Dataset ▸
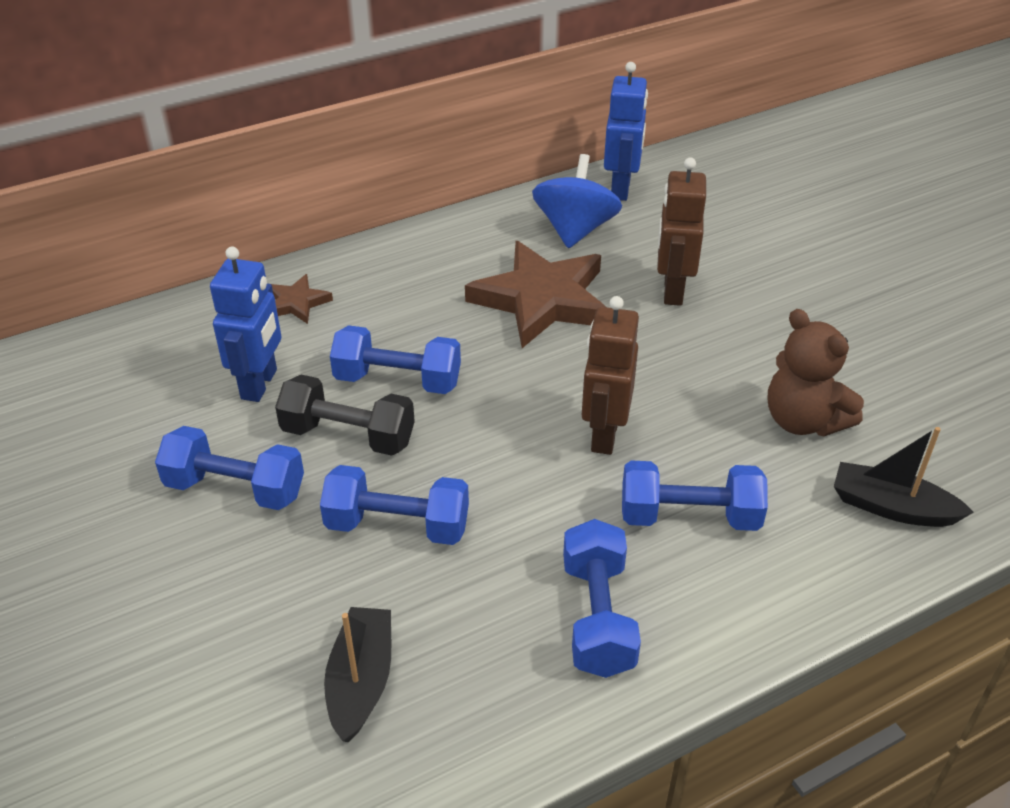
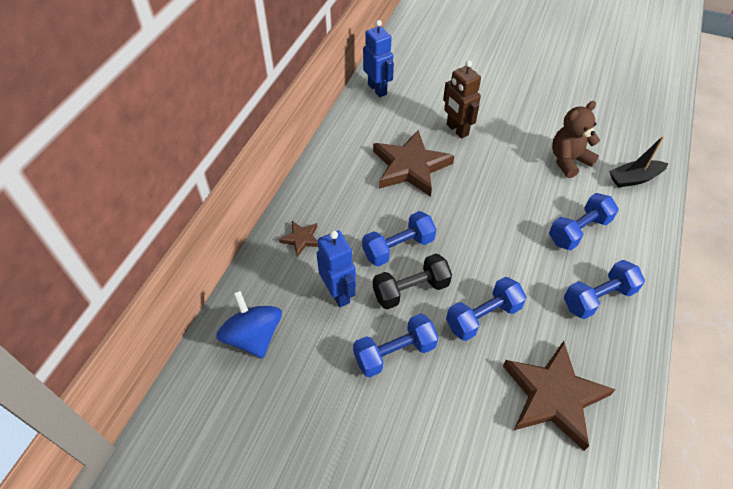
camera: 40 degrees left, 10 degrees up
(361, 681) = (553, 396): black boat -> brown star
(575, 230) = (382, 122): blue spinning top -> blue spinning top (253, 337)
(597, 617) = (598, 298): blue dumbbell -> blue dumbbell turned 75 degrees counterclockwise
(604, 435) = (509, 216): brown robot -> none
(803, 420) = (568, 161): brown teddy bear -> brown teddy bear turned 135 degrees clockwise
...
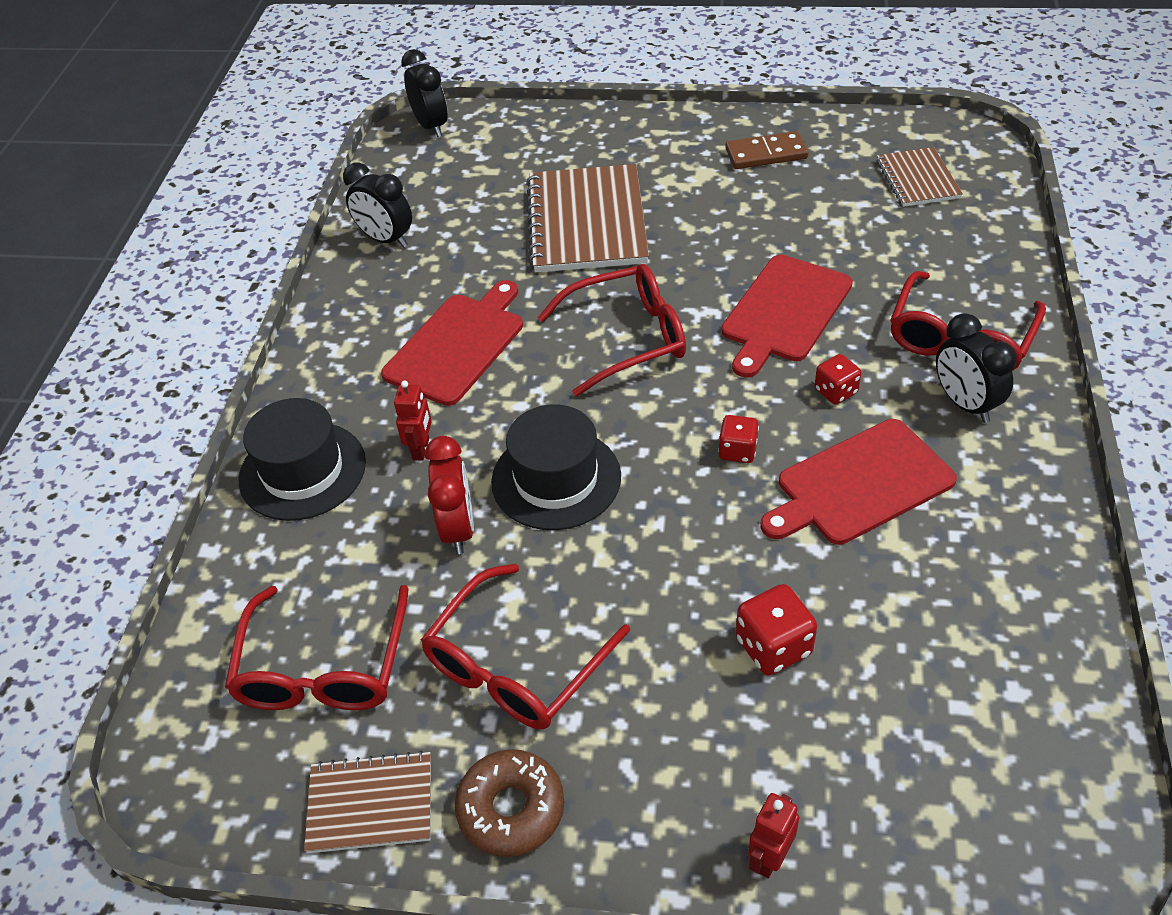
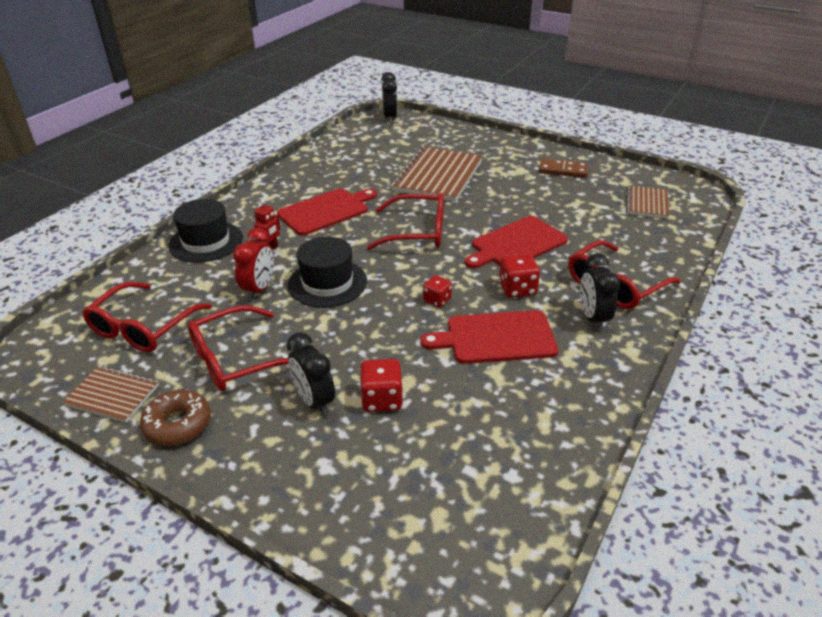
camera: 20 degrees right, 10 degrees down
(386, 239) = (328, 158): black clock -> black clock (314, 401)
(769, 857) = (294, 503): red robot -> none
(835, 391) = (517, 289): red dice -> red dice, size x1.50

What is required ▸
Starting with the line above that holds "camera: 40 degrees left, 10 degrees up" and stopping with the line that holds "(803, 420) = (568, 161): brown", reproduce each line exactly, omitting all other lines.

Exercise response ▸
camera: 40 degrees left, 10 degrees up
(361, 681) = (553, 396): black boat -> brown star
(575, 230) = (382, 122): blue spinning top -> blue spinning top (253, 337)
(597, 617) = (598, 298): blue dumbbell -> blue dumbbell turned 75 degrees counterclockwise
(604, 435) = (509, 216): brown robot -> none
(803, 420) = (568, 161): brown teddy bear -> brown teddy bear turned 135 degrees clockwise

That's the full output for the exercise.